Brief
Output exactly the lines that run from the top of the entries to the line holding "tan brick C7:E8", including both of those lines.

Object state comparisons:
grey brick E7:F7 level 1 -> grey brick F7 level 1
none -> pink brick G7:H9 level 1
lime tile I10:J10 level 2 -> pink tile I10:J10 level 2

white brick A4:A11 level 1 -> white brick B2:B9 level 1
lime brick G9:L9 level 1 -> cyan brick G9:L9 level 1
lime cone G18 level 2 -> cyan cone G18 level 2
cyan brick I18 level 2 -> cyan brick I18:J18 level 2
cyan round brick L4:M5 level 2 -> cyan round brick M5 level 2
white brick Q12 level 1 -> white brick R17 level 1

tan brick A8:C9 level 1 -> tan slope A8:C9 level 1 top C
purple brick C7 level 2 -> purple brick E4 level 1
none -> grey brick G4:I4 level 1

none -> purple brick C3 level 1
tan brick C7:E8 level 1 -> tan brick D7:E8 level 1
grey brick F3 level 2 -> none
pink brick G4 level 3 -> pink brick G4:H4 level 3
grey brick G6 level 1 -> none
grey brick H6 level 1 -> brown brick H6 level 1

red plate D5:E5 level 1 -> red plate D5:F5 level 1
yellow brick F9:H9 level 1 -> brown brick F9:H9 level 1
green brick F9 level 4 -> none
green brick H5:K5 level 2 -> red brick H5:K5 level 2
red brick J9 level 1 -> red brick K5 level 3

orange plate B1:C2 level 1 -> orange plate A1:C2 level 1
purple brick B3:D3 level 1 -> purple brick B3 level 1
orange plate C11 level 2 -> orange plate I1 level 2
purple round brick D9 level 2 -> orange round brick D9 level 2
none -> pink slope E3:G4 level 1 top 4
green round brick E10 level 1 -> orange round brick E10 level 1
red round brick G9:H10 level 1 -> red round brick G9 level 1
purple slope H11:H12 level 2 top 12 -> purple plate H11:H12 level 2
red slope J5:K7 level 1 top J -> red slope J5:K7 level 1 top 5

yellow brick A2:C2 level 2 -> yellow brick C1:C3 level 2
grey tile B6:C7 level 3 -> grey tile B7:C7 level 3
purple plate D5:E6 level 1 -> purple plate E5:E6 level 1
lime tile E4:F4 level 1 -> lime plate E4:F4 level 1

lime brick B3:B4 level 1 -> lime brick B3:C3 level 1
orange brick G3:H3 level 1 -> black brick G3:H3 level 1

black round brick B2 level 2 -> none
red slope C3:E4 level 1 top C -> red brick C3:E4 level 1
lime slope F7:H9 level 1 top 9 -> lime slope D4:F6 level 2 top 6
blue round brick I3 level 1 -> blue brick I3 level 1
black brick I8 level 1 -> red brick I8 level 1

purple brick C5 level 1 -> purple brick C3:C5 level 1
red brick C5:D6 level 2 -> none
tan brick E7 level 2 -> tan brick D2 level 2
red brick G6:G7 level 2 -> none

Output below
grey brick E7:F7 level 1 -> grey brick F7 level 1
none -> pink brick G7:H9 level 1
lime tile I10:J10 level 2 -> pink tile I10:J10 level 2

white brick A4:A11 level 1 -> white brick B2:B9 level 1
lime brick G9:L9 level 1 -> cyan brick G9:L9 level 1
lime cone G18 level 2 -> cyan cone G18 level 2
cyan brick I18 level 2 -> cyan brick I18:J18 level 2
cyan round brick L4:M5 level 2 -> cyan round brick M5 level 2
white brick Q12 level 1 -> white brick R17 level 1

tan brick A8:C9 level 1 -> tan slope A8:C9 level 1 top C
purple brick C7 level 2 -> purple brick E4 level 1
none -> grey brick G4:I4 level 1

none -> purple brick C3 level 1
tan brick C7:E8 level 1 -> tan brick D7:E8 level 1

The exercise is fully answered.